(Records supplied Opens)

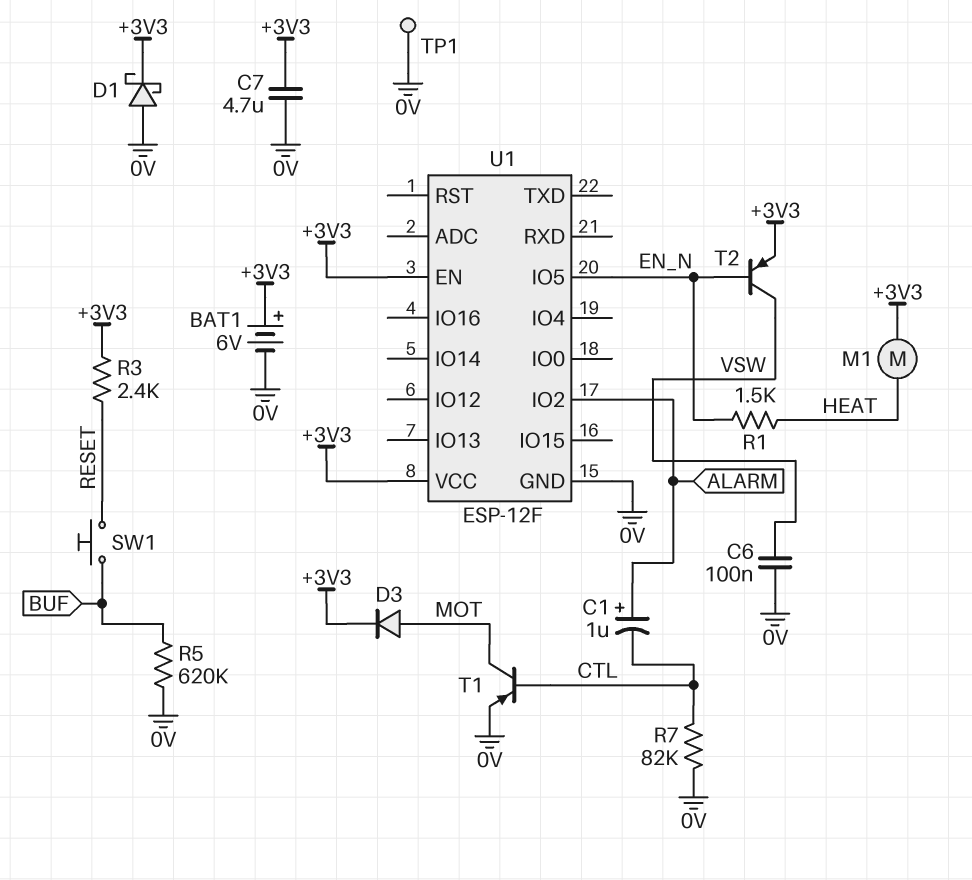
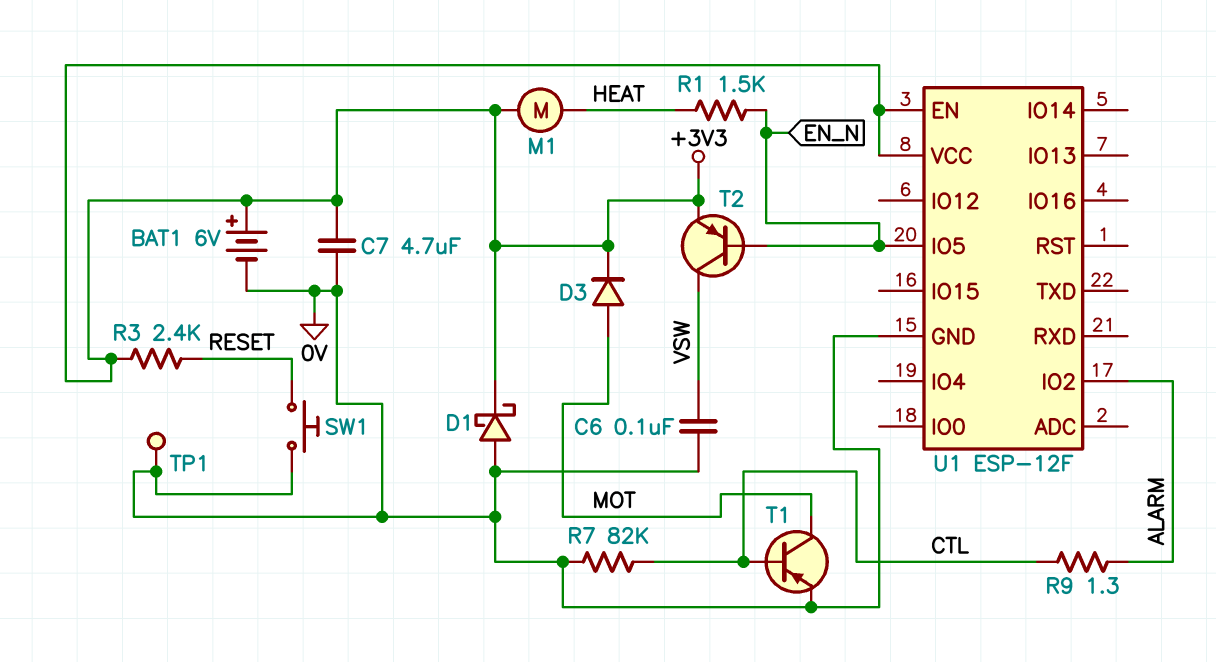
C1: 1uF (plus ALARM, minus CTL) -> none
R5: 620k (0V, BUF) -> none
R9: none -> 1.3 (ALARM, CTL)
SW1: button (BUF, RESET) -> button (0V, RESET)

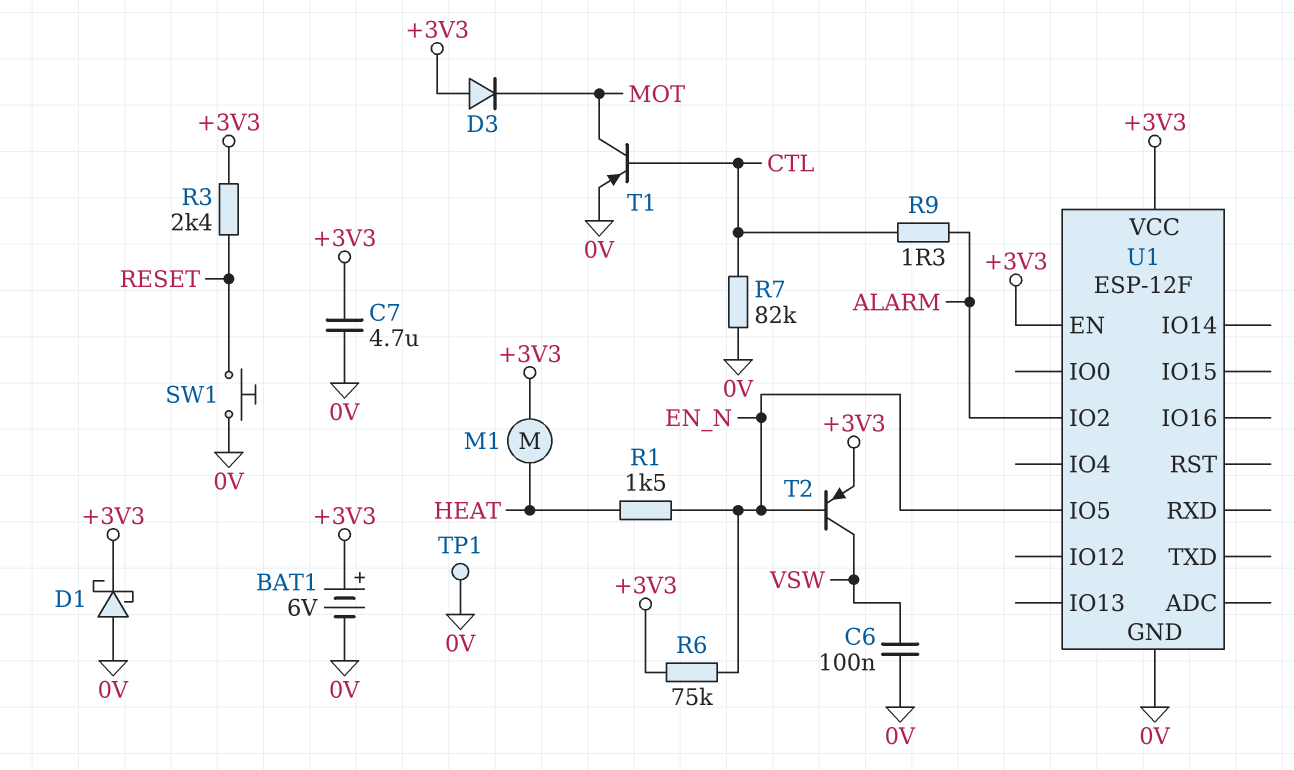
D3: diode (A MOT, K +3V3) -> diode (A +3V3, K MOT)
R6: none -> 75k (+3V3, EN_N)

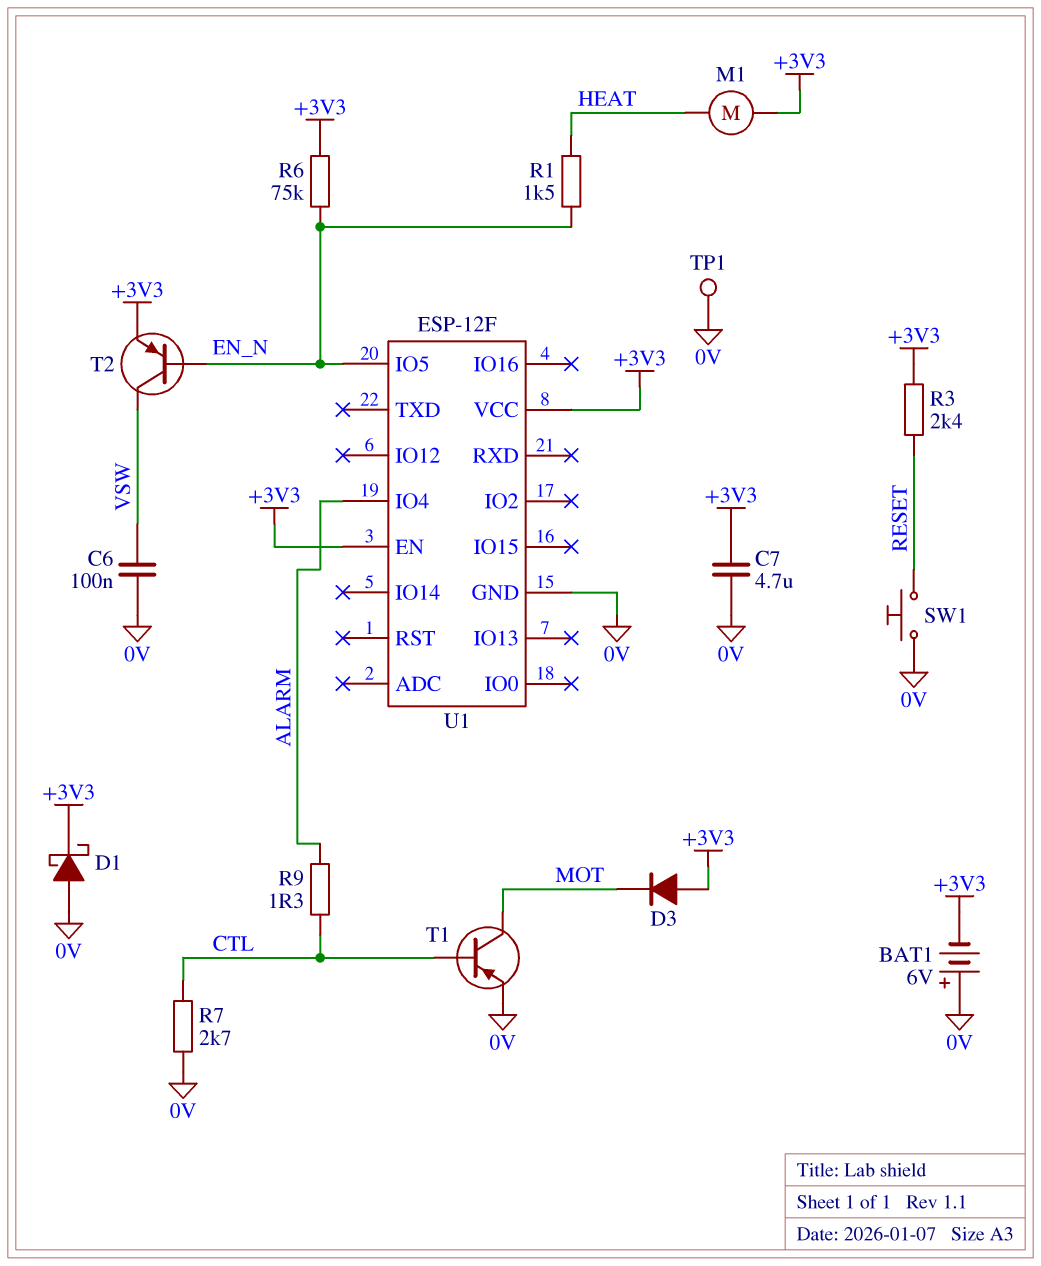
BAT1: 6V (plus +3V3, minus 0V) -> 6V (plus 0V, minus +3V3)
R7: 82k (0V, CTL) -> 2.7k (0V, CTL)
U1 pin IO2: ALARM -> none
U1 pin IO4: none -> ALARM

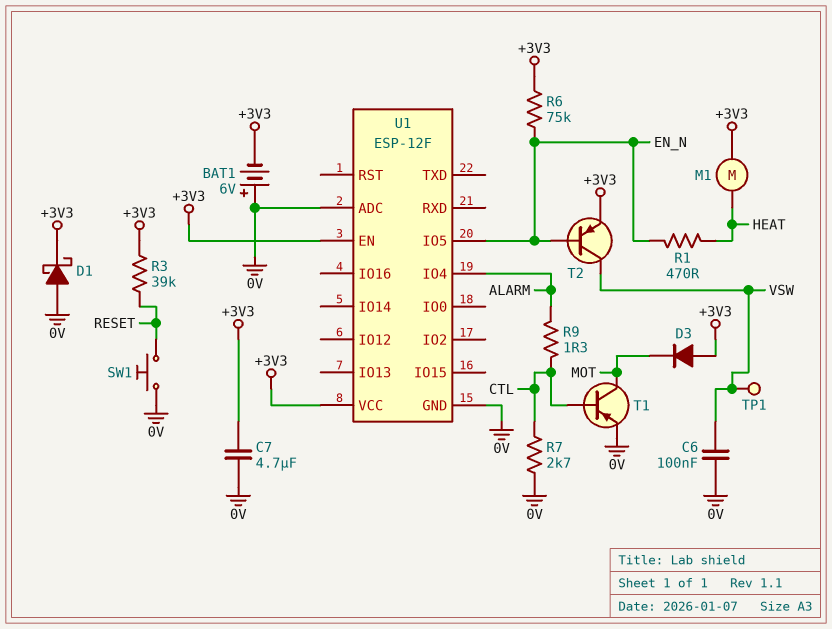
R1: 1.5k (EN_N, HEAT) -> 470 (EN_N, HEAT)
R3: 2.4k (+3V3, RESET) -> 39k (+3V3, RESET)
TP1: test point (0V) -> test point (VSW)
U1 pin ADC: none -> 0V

(Records supplied Closes)
(Records supplied Opens)

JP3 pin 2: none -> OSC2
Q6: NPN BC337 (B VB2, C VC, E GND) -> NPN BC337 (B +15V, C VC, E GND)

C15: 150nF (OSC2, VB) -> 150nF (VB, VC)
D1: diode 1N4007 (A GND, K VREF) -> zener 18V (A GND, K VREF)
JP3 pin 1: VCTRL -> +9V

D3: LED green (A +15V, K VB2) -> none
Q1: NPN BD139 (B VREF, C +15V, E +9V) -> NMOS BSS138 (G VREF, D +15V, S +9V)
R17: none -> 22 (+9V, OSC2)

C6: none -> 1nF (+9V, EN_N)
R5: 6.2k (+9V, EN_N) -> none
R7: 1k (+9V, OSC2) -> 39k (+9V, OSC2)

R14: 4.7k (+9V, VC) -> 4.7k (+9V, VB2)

(Records supplied Closes)

*Problem to work on*. Of the entries above, repeat exactly the lines between the line with "JP3 pin 1: VCTRL -> +9V" and the line with "R14: 4.7k (+9V, VC) -> 4.7k (+9V, VB2)", inclusive, and no others.

*Task response*.
JP3 pin 1: VCTRL -> +9V

D3: LED green (A +15V, K VB2) -> none
Q1: NPN BD139 (B VREF, C +15V, E +9V) -> NMOS BSS138 (G VREF, D +15V, S +9V)
R17: none -> 22 (+9V, OSC2)

C6: none -> 1nF (+9V, EN_N)
R5: 6.2k (+9V, EN_N) -> none
R7: 1k (+9V, OSC2) -> 39k (+9V, OSC2)

R14: 4.7k (+9V, VC) -> 4.7k (+9V, VB2)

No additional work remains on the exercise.